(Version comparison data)
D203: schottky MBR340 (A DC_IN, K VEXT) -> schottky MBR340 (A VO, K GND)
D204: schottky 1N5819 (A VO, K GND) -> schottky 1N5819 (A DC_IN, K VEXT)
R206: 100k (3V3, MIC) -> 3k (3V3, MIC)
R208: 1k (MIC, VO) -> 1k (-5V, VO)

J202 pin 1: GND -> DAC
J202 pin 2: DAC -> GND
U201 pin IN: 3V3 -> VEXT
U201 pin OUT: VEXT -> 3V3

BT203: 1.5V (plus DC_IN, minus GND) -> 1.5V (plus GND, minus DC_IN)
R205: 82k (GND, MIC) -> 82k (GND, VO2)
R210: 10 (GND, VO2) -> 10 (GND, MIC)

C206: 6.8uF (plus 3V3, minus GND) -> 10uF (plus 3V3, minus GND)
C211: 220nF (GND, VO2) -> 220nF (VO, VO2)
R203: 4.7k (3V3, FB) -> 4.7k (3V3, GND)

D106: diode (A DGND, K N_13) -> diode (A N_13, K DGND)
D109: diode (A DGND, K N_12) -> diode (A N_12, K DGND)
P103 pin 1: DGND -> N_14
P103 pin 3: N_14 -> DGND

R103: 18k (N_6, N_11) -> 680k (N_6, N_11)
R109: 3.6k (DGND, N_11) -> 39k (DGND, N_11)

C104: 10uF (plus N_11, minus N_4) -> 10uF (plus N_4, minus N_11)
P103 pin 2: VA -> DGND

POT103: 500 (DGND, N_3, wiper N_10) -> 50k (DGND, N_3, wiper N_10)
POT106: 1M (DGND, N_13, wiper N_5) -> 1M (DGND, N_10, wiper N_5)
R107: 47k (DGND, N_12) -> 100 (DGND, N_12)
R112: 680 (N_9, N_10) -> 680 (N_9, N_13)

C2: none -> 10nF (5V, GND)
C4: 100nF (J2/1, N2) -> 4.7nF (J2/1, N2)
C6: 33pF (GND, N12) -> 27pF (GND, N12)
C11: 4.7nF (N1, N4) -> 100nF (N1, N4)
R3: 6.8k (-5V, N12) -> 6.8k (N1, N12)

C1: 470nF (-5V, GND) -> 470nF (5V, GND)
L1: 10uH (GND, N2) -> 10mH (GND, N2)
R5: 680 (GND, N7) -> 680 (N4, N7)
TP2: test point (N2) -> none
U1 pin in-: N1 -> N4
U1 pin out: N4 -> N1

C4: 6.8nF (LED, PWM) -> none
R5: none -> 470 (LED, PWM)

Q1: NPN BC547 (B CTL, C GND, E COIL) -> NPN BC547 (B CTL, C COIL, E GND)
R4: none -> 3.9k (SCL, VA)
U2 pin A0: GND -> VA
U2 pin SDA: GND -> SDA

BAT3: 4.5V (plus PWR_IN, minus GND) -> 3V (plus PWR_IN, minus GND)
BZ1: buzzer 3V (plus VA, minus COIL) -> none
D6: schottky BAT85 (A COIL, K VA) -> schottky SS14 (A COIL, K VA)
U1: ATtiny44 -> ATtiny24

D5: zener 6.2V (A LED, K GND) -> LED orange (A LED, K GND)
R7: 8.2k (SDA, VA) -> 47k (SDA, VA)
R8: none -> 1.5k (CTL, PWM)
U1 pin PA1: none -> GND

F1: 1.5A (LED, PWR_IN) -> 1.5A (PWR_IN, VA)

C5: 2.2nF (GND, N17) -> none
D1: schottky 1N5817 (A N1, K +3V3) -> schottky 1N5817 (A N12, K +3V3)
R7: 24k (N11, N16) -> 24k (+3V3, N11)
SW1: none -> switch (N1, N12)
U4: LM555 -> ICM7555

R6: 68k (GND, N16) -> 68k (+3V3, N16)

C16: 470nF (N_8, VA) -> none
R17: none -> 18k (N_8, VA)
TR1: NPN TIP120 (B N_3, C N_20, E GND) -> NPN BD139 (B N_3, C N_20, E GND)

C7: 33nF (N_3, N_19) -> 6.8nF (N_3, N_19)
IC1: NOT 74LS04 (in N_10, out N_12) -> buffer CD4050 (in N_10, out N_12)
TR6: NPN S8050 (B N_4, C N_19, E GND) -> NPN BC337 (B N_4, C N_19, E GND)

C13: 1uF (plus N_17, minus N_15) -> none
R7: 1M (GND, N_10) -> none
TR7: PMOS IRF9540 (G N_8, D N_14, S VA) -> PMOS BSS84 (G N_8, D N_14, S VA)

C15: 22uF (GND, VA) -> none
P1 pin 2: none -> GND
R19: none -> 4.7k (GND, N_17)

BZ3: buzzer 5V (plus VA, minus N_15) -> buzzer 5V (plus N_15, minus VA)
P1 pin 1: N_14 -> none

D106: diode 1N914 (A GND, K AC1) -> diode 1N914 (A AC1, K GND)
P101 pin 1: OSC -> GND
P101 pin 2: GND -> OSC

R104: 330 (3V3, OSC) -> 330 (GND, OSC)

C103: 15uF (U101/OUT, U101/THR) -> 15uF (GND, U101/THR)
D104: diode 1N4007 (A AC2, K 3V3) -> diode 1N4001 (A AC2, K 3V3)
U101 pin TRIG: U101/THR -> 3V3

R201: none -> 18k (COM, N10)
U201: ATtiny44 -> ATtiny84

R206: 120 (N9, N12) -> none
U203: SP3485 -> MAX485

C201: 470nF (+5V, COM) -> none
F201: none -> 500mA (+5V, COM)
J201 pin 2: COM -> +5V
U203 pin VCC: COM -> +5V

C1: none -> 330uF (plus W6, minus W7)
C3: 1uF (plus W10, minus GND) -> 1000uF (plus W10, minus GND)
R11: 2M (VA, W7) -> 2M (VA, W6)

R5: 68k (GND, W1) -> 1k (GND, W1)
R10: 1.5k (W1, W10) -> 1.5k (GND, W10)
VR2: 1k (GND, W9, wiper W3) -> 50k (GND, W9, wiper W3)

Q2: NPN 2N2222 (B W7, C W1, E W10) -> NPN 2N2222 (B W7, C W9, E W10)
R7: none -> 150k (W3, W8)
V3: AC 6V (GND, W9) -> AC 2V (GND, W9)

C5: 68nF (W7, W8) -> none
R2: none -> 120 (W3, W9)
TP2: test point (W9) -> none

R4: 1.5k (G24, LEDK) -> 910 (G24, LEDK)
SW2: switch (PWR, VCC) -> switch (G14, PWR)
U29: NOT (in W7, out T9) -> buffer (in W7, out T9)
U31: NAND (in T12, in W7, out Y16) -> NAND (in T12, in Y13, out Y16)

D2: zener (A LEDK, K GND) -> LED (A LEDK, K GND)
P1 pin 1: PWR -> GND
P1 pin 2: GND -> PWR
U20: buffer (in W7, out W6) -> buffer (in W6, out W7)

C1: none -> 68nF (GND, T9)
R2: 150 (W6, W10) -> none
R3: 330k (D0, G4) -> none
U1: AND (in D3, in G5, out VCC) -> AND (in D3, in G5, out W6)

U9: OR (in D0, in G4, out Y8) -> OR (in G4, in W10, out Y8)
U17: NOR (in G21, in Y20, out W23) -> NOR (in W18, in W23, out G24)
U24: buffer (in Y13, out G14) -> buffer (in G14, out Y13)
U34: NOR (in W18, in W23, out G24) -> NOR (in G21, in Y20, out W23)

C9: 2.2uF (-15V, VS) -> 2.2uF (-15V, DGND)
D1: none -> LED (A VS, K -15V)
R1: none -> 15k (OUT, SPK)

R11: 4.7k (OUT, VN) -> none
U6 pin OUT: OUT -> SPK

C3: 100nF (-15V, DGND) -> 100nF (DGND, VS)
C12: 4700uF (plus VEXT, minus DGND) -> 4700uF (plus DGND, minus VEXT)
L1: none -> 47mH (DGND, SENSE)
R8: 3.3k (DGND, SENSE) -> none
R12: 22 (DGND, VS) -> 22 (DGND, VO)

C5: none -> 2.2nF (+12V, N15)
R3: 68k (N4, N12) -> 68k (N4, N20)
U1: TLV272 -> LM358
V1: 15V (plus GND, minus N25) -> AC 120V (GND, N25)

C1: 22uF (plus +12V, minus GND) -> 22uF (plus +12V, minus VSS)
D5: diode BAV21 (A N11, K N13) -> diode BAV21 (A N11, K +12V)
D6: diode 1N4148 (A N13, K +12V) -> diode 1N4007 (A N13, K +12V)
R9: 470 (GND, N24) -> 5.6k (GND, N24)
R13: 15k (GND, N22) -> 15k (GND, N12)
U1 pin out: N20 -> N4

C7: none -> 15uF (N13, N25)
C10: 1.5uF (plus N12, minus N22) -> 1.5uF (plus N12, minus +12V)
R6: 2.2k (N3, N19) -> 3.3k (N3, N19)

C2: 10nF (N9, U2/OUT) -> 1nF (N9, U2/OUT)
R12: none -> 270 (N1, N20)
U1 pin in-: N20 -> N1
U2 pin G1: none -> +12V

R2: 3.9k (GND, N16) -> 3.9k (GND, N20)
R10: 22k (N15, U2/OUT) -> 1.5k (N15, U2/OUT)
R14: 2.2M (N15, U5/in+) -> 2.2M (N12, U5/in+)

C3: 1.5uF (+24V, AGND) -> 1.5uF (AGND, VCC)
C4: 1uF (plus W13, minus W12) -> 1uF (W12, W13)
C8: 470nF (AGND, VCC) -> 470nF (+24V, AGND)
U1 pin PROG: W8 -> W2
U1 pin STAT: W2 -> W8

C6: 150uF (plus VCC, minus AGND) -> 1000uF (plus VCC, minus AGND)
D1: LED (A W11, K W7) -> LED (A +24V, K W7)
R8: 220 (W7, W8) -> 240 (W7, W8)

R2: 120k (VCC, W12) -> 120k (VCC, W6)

Assigned task> In the data above, which lines lie between the line with "BZ1: buzzer 3V (plus VA, minus COIL) -> none" and the line with "C3: 1uF (plus", inclusive? Print those lines exactly and nothing else.

Response to this exercise>
BZ1: buzzer 3V (plus VA, minus COIL) -> none
D6: schottky BAT85 (A COIL, K VA) -> schottky SS14 (A COIL, K VA)
U1: ATtiny44 -> ATtiny24

D5: zener 6.2V (A LED, K GND) -> LED orange (A LED, K GND)
R7: 8.2k (SDA, VA) -> 47k (SDA, VA)
R8: none -> 1.5k (CTL, PWM)
U1 pin PA1: none -> GND

F1: 1.5A (LED, PWR_IN) -> 1.5A (PWR_IN, VA)

C5: 2.2nF (GND, N17) -> none
D1: schottky 1N5817 (A N1, K +3V3) -> schottky 1N5817 (A N12, K +3V3)
R7: 24k (N11, N16) -> 24k (+3V3, N11)
SW1: none -> switch (N1, N12)
U4: LM555 -> ICM7555

R6: 68k (GND, N16) -> 68k (+3V3, N16)

C16: 470nF (N_8, VA) -> none
R17: none -> 18k (N_8, VA)
TR1: NPN TIP120 (B N_3, C N_20, E GND) -> NPN BD139 (B N_3, C N_20, E GND)

C7: 33nF (N_3, N_19) -> 6.8nF (N_3, N_19)
IC1: NOT 74LS04 (in N_10, out N_12) -> buffer CD4050 (in N_10, out N_12)
TR6: NPN S8050 (B N_4, C N_19, E GND) -> NPN BC337 (B N_4, C N_19, E GND)

C13: 1uF (plus N_17, minus N_15) -> none
R7: 1M (GND, N_10) -> none
TR7: PMOS IRF9540 (G N_8, D N_14, S VA) -> PMOS BSS84 (G N_8, D N_14, S VA)

C15: 22uF (GND, VA) -> none
P1 pin 2: none -> GND
R19: none -> 4.7k (GND, N_17)

BZ3: buzzer 5V (plus VA, minus N_15) -> buzzer 5V (plus N_15, minus VA)
P1 pin 1: N_14 -> none

D106: diode 1N914 (A GND, K AC1) -> diode 1N914 (A AC1, K GND)
P101 pin 1: OSC -> GND
P101 pin 2: GND -> OSC

R104: 330 (3V3, OSC) -> 330 (GND, OSC)

C103: 15uF (U101/OUT, U101/THR) -> 15uF (GND, U101/THR)
D104: diode 1N4007 (A AC2, K 3V3) -> diode 1N4001 (A AC2, K 3V3)
U101 pin TRIG: U101/THR -> 3V3

R201: none -> 18k (COM, N10)
U201: ATtiny44 -> ATtiny84

R206: 120 (N9, N12) -> none
U203: SP3485 -> MAX485

C201: 470nF (+5V, COM) -> none
F201: none -> 500mA (+5V, COM)
J201 pin 2: COM -> +5V
U203 pin VCC: COM -> +5V

C1: none -> 330uF (plus W6, minus W7)
C3: 1uF (plus W10, minus GND) -> 1000uF (plus W10, minus GND)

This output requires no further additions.